**Supplied data**
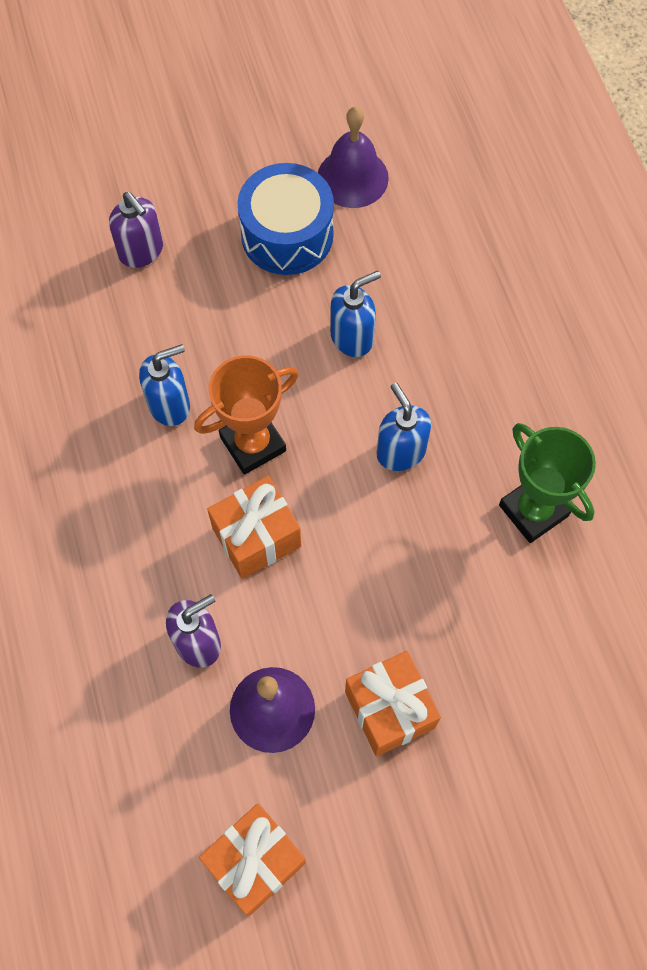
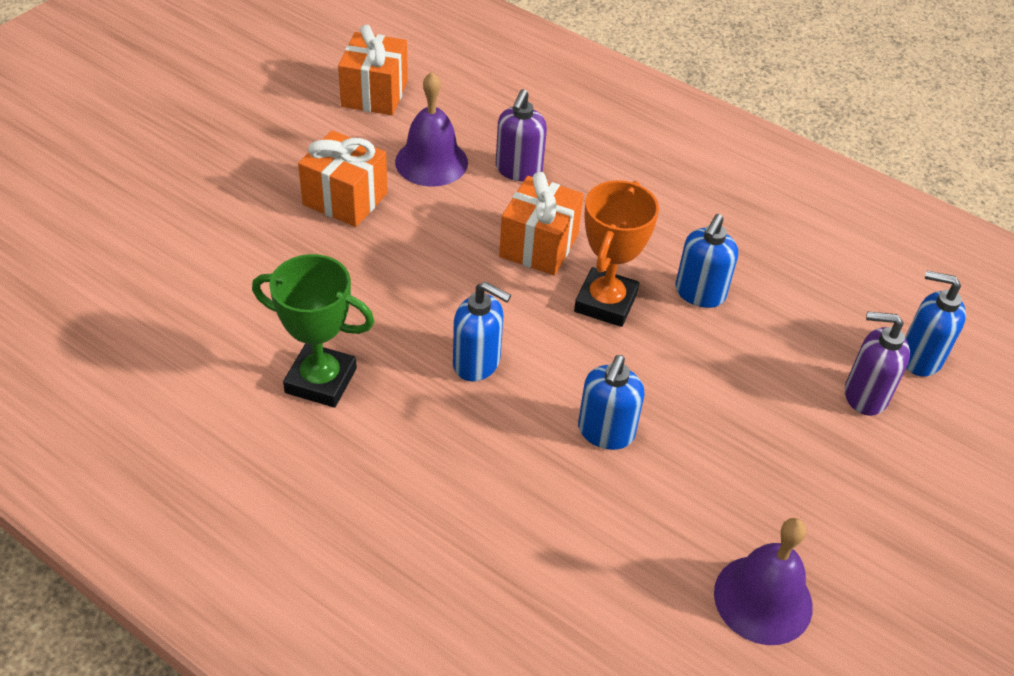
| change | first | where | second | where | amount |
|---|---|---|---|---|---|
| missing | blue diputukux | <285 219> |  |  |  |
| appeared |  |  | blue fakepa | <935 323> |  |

--

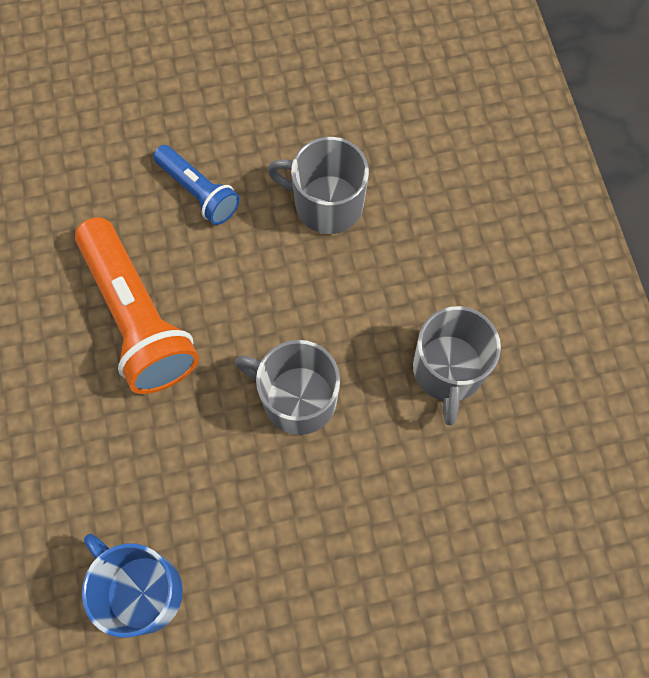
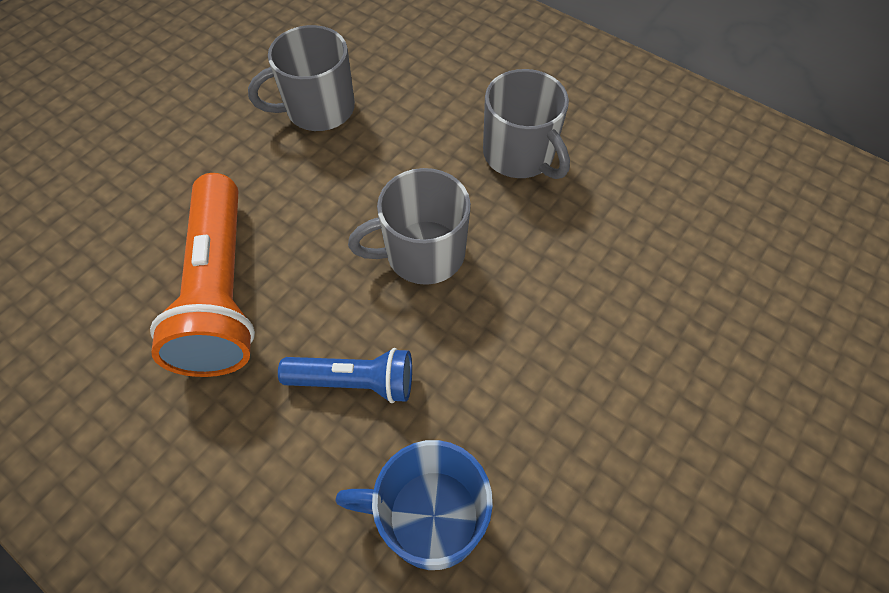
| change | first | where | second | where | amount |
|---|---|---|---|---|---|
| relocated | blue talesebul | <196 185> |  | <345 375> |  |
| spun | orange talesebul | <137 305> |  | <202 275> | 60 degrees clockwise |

---

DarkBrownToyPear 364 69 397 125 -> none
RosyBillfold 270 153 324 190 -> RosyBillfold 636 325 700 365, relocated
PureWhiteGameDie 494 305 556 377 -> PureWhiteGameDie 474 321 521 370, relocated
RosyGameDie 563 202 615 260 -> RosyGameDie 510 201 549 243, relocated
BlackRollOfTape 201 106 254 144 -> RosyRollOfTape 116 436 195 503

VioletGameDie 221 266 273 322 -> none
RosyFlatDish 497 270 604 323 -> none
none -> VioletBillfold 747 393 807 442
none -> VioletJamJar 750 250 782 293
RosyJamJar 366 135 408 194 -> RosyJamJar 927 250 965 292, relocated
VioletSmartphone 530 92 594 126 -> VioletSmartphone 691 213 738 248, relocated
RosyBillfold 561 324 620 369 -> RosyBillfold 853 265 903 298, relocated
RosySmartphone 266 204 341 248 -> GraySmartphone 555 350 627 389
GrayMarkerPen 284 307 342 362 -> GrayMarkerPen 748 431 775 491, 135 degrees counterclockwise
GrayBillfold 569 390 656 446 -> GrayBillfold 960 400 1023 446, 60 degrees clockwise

**Prompt**
Copy out only the lines of the records above from the one with "DarkBrownToyPear 364 69 397 125 -> none" through the one with "RosyGameDie 563 202", exactly as they stand, both included.

**Output for this task**
DarkBrownToyPear 364 69 397 125 -> none
RosyBillfold 270 153 324 190 -> RosyBillfold 636 325 700 365, relocated
PureWhiteGameDie 494 305 556 377 -> PureWhiteGameDie 474 321 521 370, relocated
RosyGameDie 563 202 615 260 -> RosyGameDie 510 201 549 243, relocated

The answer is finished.